> TASK TO CARRY OUT: Drop the pictures, then extract the listing word for word.
# MATERIAL FOR THE TASK start
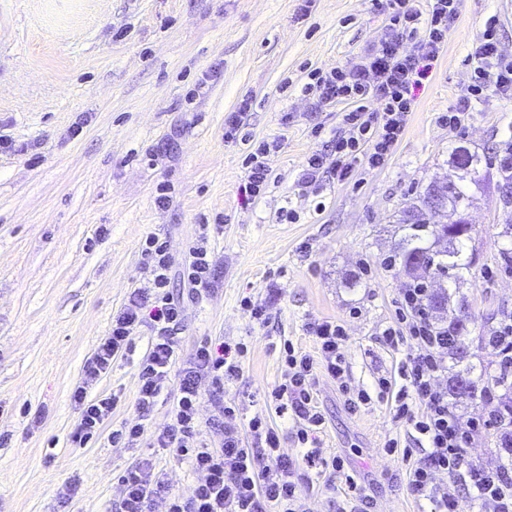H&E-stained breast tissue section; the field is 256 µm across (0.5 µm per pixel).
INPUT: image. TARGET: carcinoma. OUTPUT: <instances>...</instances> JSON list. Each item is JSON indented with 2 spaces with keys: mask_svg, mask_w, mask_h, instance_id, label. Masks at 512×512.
I'll return each mask as SVG.
<instances>
[{
  "mask_svg": "<svg viewBox=\"0 0 512 512\" xmlns=\"http://www.w3.org/2000/svg\"><path fill=\"white\" fill-rule=\"evenodd\" d=\"M448 164L459 171L455 182L432 180L413 202L399 211L395 223L401 225L403 235L394 252L406 275L426 282L428 278H444L448 286H457L472 273L474 254L469 247L473 226L467 219V210L474 196L484 190L486 173L490 169L486 155L465 146L453 148ZM498 196L505 206L512 205V175L501 169L496 184ZM440 199L448 213V223L431 222V199ZM448 319L456 327L451 350L452 358L461 363L469 357L467 327L463 319L450 313ZM495 379L473 376V367L455 372L448 379V393L457 399H471L476 393L486 394ZM500 405L509 411L508 417L496 423L501 439L512 441V392L501 398Z\"/></svg>",
  "mask_w": 512,
  "mask_h": 512,
  "instance_id": "1",
  "label": "carcinoma"
}]
</instances>
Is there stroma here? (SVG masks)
Listing matches in <instances>:
<instances>
[{
  "label": "stroma",
  "mask_w": 512,
  "mask_h": 512,
  "mask_svg": "<svg viewBox=\"0 0 512 512\" xmlns=\"http://www.w3.org/2000/svg\"><path fill=\"white\" fill-rule=\"evenodd\" d=\"M492 16L512 56V0H462L389 162L357 168L316 196L298 175L340 133L342 107L309 111L307 72L352 65L376 45L389 23L386 0H0V140L10 142L0 147V512H115L119 476L145 458L170 493L200 480L187 457L154 447L172 421V399L154 407L136 445L112 441L113 429L137 417L147 327L87 390L115 396L111 418L84 447L72 442L80 420L72 393L84 365L113 316L153 279L141 253L146 237L166 241L180 262L207 227L217 278L186 300L177 353L189 358L207 339L248 342L242 375L224 397L239 403L240 425L258 412L271 419L285 451L292 434L267 394L281 378L285 341L313 350L307 322L344 324L354 384L396 374L405 353L381 333L395 322L407 276L384 268L402 236L390 218L430 181L455 178L453 147L496 163L512 138V99L491 88L462 128L441 121L465 93L475 41ZM245 99L249 142H225L224 120ZM274 138L269 187L244 203V158ZM160 184L171 188L165 209L155 204ZM284 206L297 223L280 221ZM468 216L476 261L459 295L468 304L469 361L493 374L498 358L487 339L512 316L500 235L512 207L489 189ZM352 275L360 287H347ZM246 297L265 308L266 322L242 307ZM316 390L323 450L343 458L370 512H427L400 454L419 443L389 405L350 411L324 377ZM390 438L399 453H385ZM342 475L304 482L310 512H334Z\"/></svg>",
  "instance_id": "35a3bbf8"
}]
</instances>
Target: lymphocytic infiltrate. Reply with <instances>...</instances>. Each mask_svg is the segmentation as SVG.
# MATERIAL FOR THE TASK end
> FINAL RESULT:
H&E-stained breast tissue section; the field is 256 µm across (0.5 µm per pixel).
INPUT: image. TARGET: carcinoma. OUTPUT: <instances>...</instances> JSON list. Each item is JSON indented with 2 spaces with keys: mask_svg, mask_w, mask_h, instance_id, label. Masks at 512×512.
I'll return each mask as SVG.
<instances>
[{
  "mask_svg": "<svg viewBox=\"0 0 512 512\" xmlns=\"http://www.w3.org/2000/svg\"><path fill=\"white\" fill-rule=\"evenodd\" d=\"M448 164L459 171L455 182L432 180L413 202L399 211L395 223L401 225L403 235L394 252L406 275L426 282L428 278H444L448 286H457L472 273L474 254L469 247L473 226L467 219V210L474 196L484 190L486 173L490 169L486 155L465 146L453 148ZM498 196L505 206L512 205V175L501 169L496 184ZM440 199L448 213V223L431 222V199ZM448 319L456 327L451 350L452 358L461 363L469 357L467 327L463 319L450 313ZM495 379L473 376V367L455 372L448 379V393L457 399H471L476 393L486 394ZM500 405L509 411L508 417L496 423L501 439L512 441V392L501 398Z\"/></svg>",
  "mask_w": 512,
  "mask_h": 512,
  "instance_id": "1",
  "label": "carcinoma"
}]
</instances>
Is there stroma here? (SVG masks)
Listing matches in <instances>:
<instances>
[{
  "label": "stroma",
  "mask_w": 512,
  "mask_h": 512,
  "mask_svg": "<svg viewBox=\"0 0 512 512\" xmlns=\"http://www.w3.org/2000/svg\"><path fill=\"white\" fill-rule=\"evenodd\" d=\"M492 16L512 56V0H462L389 162L357 168L316 196L298 175L340 133L342 107L309 111L307 72L352 65L376 45L389 23L386 0H0V140L10 142L0 147V512H115L119 476L145 458L170 493L200 480L187 457L154 447L172 421V399L154 407L136 445L112 441L113 429L137 417L147 327L87 390L115 396L111 418L84 447L72 442L80 420L72 393L84 365L113 316L153 279L141 253L146 237L166 241L180 262L207 227L217 278L186 300L177 353L189 358L207 339L248 342L242 375L224 397L239 403L240 425L258 412L271 419L285 451L292 434L267 394L281 378L285 341L313 350L307 322L344 324L354 384L396 374L405 353L381 333L395 322L407 276L384 268L402 236L390 218L430 181L455 178L453 147L496 163L512 138V99L491 88L462 128L441 121L465 93L475 41ZM245 99L249 142H225L224 120ZM274 138L269 187L244 203V158ZM160 184L171 188L165 209L155 204ZM284 206L297 223L280 221ZM468 216L476 261L459 295L468 304L469 361L493 374L498 358L487 339L512 316L500 235L512 207L489 189ZM352 275L360 287H347ZM246 297L265 308L266 322L242 307ZM316 390L323 450L343 458L370 512H427L400 454L419 443L389 405L350 411L324 377ZM390 438L399 453H385ZM342 475L304 482L310 512H334Z\"/></svg>",
  "instance_id": "35a3bbf8"
}]
</instances>
Target: lymphocytic infiltrate. Reply with <instances>...</instances>. Each mask_svg is the segmentation as SVG.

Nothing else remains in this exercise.